RECORDS:
====================
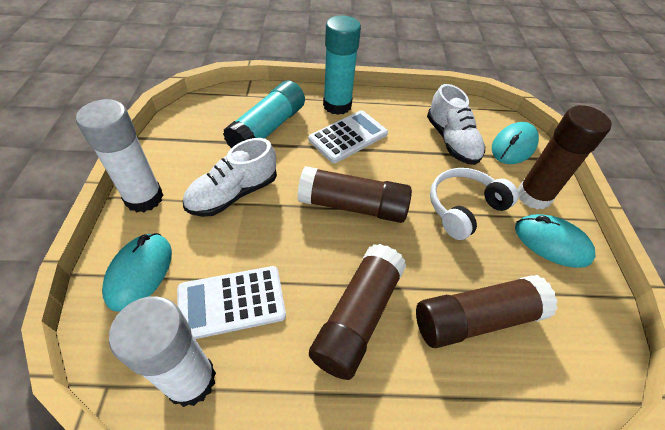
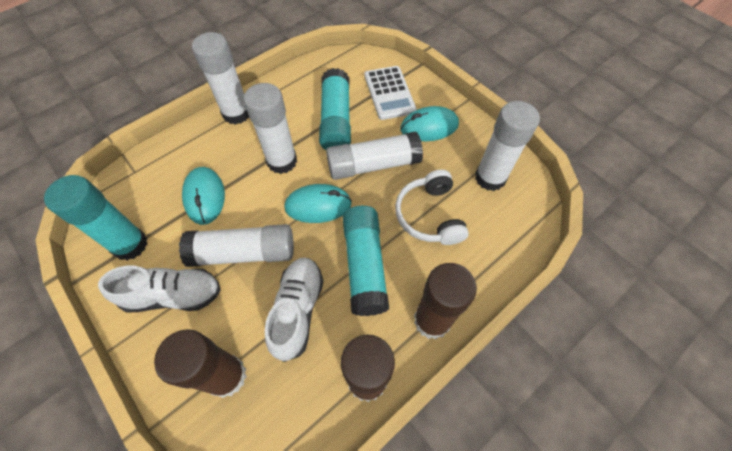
brown glue stick: [298,166,412,223] [309,244,406,380] [416,275,558,348] [517,105,612,210] = 4 -> [154,329,247,398] [341,334,395,402] [414,263,477,339] = 3
turquoise glue stick: [223,80,305,148] [323,15,361,115] = 2 -> [44,175,148,261] [319,68,351,150] [343,206,389,316] = 3
white calculator: [177,266,286,339] [308,110,388,163] = 2 -> [364,66,416,120] = 1
white glue stick: [76,99,164,213] [109,296,216,407] = 2 -> [179,224,294,267] [192,32,249,125] [244,83,297,174] [326,131,423,180] [475,101,540,191] = 5

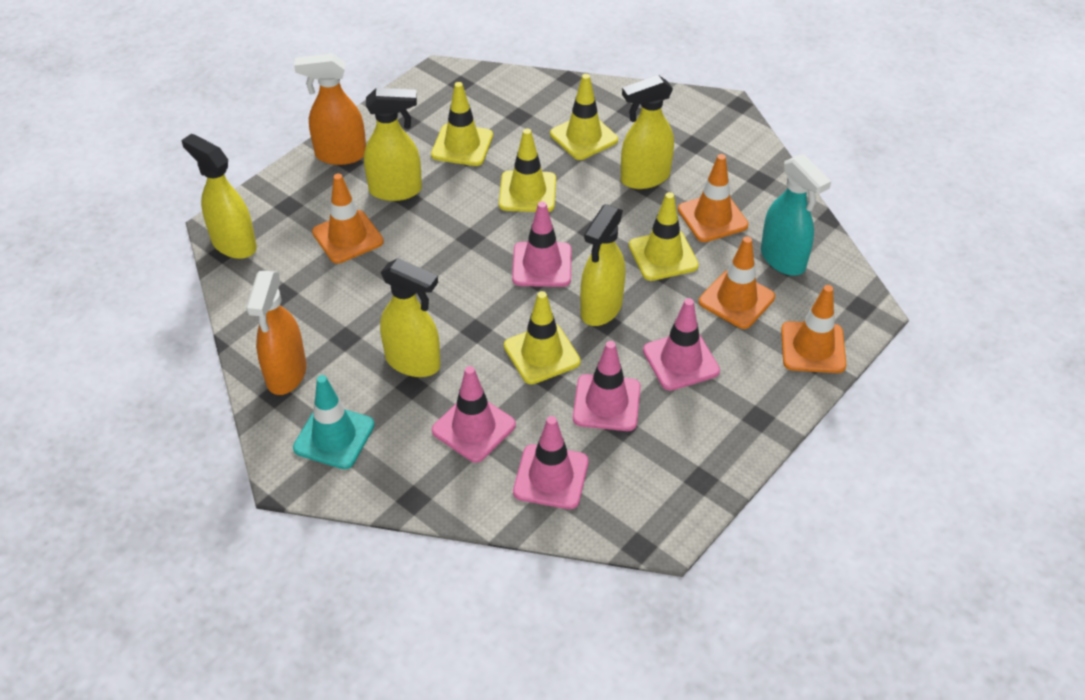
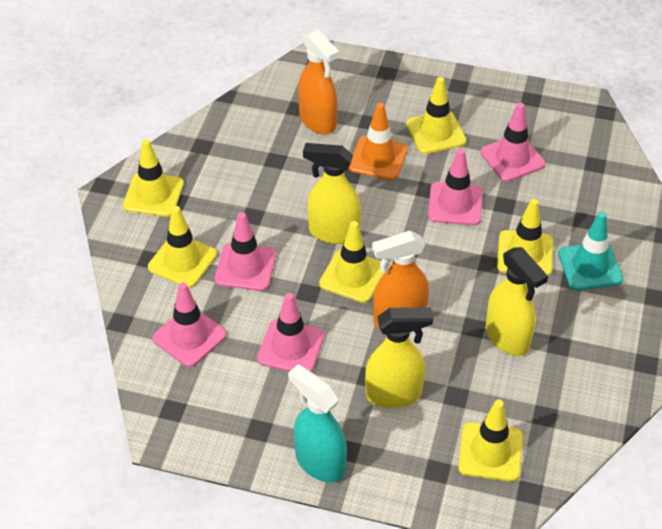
orange traffic cone: [312,174,384,264] [678,154,749,242] [699,236,775,329] [781,285,847,373] = 4 -> [349,103,408,180] = 1
yellow spray bottle: [181,134,257,259] [364,88,422,201] [380,258,440,377] [580,204,626,326] [621,75,674,189] = 5 -> [303,143,361,244] [365,307,433,408] [486,247,548,356] = 3
yellow traffic cone: [431,82,493,166] [499,129,556,212] [504,291,581,384] [550,74,618,160] [629,192,699,281] = 5 -> [123,139,184,217] [148,206,217,288] [319,221,385,303] [406,77,467,154] [458,400,523,482] [497,199,553,276] = 6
====================
PROBLEM:
The output should consist only of the lines from the one with "orange traffic cone: [312,174,384,264]" through the final line of the records above, exactly.

RESPONSE AREA:
orange traffic cone: [312,174,384,264] [678,154,749,242] [699,236,775,329] [781,285,847,373] = 4 -> [349,103,408,180] = 1
yellow spray bottle: [181,134,257,259] [364,88,422,201] [380,258,440,377] [580,204,626,326] [621,75,674,189] = 5 -> [303,143,361,244] [365,307,433,408] [486,247,548,356] = 3
yellow traffic cone: [431,82,493,166] [499,129,556,212] [504,291,581,384] [550,74,618,160] [629,192,699,281] = 5 -> [123,139,184,217] [148,206,217,288] [319,221,385,303] [406,77,467,154] [458,400,523,482] [497,199,553,276] = 6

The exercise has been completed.